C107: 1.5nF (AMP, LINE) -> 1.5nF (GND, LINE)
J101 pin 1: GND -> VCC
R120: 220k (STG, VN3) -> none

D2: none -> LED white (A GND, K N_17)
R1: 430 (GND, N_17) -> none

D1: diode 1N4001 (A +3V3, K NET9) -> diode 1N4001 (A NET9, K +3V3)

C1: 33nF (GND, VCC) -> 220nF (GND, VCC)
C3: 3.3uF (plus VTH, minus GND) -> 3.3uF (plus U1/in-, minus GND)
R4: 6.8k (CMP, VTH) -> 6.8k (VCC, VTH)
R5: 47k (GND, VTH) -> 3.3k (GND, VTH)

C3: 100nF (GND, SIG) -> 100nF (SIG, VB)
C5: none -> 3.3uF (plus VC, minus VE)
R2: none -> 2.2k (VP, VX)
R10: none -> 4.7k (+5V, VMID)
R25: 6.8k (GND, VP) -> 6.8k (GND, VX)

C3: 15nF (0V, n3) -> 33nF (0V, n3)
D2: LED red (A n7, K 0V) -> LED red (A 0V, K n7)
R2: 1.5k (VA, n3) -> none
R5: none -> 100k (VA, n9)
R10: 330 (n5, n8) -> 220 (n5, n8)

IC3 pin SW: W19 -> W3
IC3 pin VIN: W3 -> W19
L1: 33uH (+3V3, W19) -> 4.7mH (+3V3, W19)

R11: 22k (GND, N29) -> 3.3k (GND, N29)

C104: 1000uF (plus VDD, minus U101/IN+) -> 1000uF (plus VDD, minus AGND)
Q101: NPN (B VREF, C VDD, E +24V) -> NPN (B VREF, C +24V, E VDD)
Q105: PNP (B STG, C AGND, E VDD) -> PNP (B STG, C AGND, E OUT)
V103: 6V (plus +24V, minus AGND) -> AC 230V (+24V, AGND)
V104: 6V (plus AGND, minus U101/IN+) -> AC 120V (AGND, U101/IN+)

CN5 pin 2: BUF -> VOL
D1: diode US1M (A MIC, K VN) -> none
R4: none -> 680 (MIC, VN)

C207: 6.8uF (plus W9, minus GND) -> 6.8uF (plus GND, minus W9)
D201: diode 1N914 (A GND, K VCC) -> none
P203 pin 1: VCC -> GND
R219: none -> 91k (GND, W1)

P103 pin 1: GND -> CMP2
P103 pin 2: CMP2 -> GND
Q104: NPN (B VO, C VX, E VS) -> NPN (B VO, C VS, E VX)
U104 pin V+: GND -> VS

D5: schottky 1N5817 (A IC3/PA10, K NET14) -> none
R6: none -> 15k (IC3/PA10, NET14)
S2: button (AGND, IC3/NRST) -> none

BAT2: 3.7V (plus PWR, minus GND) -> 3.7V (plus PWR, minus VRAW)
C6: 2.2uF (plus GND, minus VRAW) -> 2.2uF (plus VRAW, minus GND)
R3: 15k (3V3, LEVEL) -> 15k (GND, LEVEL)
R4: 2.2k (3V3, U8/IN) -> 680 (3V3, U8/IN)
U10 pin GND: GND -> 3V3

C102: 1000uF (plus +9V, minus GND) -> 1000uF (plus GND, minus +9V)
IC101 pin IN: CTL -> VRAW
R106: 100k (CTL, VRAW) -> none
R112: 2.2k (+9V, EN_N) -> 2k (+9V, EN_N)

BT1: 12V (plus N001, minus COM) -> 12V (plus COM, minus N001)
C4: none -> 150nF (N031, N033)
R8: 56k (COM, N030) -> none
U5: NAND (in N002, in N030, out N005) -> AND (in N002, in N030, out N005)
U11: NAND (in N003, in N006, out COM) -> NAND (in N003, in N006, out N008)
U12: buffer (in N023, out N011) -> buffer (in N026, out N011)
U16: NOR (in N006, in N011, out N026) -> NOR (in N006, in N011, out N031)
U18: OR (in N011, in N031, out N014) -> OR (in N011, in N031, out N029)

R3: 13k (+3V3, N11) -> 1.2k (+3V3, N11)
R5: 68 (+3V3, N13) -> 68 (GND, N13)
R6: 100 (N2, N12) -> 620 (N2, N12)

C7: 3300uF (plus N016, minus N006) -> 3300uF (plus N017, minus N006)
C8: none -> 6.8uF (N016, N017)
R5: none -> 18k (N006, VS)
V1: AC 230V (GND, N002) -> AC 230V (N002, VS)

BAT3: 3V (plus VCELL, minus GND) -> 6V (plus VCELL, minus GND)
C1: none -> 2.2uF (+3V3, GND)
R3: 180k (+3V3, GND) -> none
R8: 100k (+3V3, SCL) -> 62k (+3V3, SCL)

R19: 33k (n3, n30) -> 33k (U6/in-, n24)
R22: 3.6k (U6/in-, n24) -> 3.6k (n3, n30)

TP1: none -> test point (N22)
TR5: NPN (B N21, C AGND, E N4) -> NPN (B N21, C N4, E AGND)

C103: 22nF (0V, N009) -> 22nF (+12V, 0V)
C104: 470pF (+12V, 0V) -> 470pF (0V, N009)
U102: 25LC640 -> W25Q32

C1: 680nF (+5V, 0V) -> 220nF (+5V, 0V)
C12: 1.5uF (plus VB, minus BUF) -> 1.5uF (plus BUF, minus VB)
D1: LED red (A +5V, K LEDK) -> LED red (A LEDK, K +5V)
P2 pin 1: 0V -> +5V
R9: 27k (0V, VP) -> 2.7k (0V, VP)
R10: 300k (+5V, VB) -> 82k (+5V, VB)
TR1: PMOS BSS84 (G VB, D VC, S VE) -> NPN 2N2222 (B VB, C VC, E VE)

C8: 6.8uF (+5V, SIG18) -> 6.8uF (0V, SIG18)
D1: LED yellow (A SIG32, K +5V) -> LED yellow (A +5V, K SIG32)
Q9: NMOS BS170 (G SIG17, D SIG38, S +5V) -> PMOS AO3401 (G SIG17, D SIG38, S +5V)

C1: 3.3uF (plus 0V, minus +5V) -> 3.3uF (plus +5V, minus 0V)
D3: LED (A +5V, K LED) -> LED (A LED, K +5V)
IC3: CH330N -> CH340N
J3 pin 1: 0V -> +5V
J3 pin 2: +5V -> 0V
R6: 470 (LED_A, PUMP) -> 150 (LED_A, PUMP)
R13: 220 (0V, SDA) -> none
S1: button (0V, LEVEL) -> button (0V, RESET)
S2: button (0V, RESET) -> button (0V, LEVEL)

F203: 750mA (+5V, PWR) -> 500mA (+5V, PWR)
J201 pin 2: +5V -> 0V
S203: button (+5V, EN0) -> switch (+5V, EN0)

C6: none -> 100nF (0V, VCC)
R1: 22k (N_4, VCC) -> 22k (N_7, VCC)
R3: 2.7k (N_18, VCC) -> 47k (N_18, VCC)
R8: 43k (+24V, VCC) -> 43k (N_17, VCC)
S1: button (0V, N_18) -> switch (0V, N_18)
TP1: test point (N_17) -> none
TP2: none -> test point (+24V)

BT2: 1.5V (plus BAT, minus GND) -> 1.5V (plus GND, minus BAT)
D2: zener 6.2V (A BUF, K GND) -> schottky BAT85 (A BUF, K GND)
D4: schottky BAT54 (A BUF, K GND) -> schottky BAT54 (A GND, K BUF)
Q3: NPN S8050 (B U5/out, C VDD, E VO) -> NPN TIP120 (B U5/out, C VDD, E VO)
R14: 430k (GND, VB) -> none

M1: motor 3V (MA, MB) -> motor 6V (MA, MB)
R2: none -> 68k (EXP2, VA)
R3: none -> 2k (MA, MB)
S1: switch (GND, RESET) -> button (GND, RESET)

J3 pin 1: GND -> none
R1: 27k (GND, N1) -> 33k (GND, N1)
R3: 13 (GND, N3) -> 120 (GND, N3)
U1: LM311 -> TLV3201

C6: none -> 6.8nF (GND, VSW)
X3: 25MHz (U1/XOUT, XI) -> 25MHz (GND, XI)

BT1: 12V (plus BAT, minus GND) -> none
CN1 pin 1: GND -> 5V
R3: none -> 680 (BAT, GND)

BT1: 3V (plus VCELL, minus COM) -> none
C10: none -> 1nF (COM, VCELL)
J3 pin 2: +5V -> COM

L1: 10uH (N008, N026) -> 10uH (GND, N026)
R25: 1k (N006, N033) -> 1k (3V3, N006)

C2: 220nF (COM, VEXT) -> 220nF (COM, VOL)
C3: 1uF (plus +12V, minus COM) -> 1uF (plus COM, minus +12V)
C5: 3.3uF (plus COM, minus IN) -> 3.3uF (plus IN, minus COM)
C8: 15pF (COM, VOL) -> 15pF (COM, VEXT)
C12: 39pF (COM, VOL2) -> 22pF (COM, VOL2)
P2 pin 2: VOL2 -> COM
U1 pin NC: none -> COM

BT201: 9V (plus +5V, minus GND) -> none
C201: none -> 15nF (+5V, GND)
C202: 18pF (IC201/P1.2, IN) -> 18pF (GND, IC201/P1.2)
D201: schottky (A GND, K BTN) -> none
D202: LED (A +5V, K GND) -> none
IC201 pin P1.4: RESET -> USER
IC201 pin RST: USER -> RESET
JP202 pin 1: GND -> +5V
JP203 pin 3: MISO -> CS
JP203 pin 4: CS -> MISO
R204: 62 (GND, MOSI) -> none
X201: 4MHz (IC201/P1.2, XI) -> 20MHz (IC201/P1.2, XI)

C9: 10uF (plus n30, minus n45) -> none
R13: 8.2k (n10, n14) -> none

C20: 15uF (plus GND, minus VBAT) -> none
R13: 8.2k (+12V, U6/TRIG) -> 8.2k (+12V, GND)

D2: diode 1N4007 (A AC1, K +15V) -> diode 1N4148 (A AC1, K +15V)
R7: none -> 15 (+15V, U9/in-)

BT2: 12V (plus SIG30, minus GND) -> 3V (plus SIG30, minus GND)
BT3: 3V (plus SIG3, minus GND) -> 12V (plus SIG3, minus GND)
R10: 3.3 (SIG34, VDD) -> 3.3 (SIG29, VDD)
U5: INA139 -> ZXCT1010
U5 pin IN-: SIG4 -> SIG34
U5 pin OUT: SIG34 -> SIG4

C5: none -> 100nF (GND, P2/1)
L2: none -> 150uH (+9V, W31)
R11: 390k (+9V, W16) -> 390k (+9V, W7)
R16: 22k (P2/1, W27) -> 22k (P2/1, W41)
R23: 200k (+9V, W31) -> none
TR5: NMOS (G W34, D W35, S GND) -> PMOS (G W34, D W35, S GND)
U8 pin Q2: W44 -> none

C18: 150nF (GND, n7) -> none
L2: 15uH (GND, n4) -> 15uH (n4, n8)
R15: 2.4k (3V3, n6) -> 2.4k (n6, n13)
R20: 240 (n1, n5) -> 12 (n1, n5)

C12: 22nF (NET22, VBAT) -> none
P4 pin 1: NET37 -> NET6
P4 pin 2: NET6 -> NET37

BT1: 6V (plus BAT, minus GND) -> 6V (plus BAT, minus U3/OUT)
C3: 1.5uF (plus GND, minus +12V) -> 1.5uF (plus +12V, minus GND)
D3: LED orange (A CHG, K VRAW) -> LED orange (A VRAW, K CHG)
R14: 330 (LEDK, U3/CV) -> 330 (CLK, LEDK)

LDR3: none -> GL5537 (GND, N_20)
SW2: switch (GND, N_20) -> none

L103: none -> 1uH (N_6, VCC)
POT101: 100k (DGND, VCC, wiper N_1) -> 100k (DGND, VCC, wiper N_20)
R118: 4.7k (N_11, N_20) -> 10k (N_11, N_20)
━━━━━━━━
■ Task statement ■
Taking each line of the material above in turn, count those containing the string "diode". State the number alone.

■ Task response ■
4